[[ Data open ]]

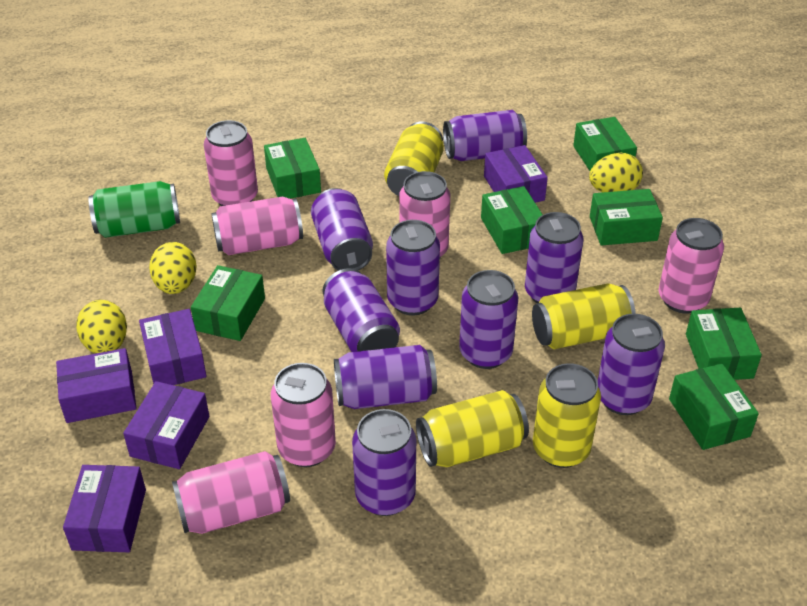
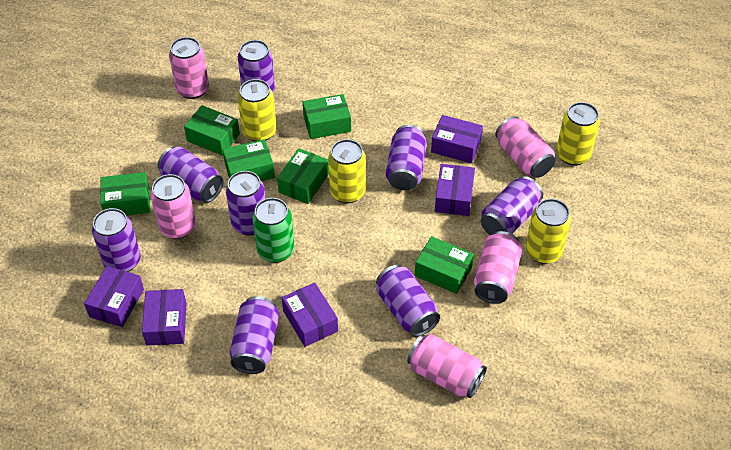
green box: 7 -> 6
pink can: 6 -> 5
purple can: 9 -> 8
yellow egg: 3 -> 0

[[ Data closed ]]

- [Work instructions]
Copy every line above exactly, leaving no picture in the copy.

- [Written solution]
green box: 7 -> 6
pink can: 6 -> 5
purple can: 9 -> 8
yellow egg: 3 -> 0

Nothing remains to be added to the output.